Each line from the one holding "What objects are" to the end of the data below must be output verbatim, with no other lines.

**Input for this task**

=== Begin Enclosure ===

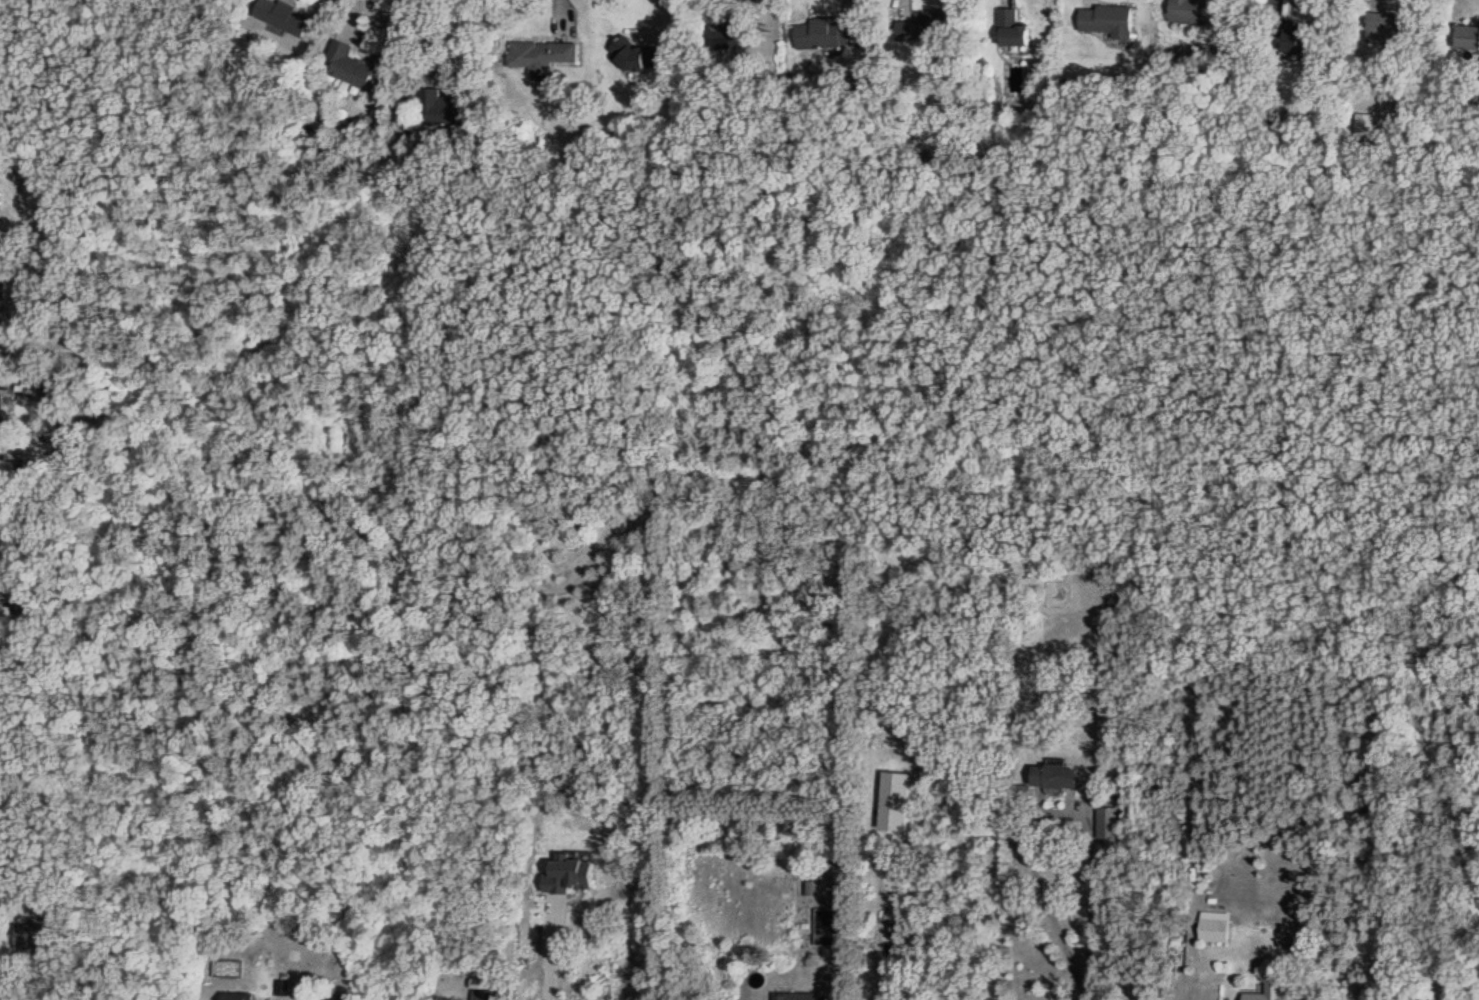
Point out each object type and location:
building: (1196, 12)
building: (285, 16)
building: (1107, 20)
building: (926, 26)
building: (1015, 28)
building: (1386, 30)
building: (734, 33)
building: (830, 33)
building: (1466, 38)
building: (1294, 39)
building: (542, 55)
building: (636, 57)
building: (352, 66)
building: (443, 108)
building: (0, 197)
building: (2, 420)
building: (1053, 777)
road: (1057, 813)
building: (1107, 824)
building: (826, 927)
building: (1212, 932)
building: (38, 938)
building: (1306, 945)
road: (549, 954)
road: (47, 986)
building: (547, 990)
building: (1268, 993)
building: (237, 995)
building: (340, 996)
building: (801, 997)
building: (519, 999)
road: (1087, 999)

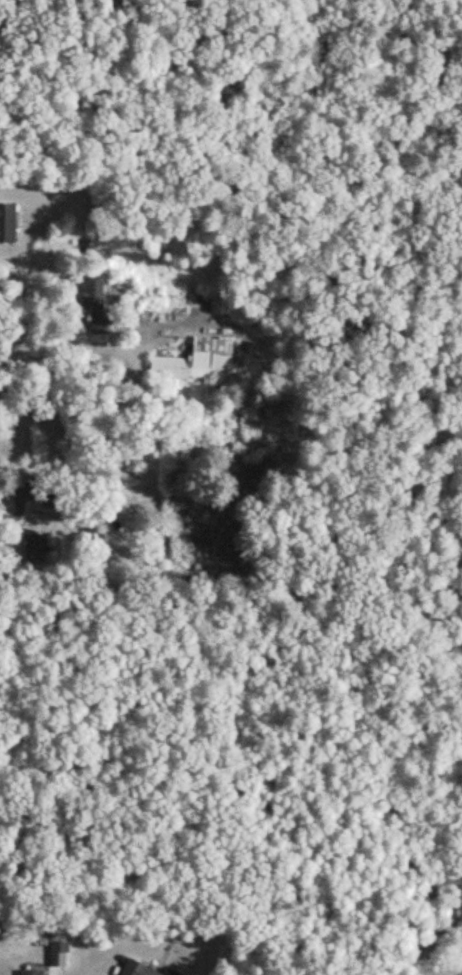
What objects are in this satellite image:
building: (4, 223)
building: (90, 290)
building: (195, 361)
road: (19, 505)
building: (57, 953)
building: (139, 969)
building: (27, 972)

=== End Enclosure ===

**Completed task**
What objects are in this satellite image:
building: (4, 223)
building: (90, 290)
building: (195, 361)
road: (19, 505)
building: (57, 953)
building: (139, 969)
building: (27, 972)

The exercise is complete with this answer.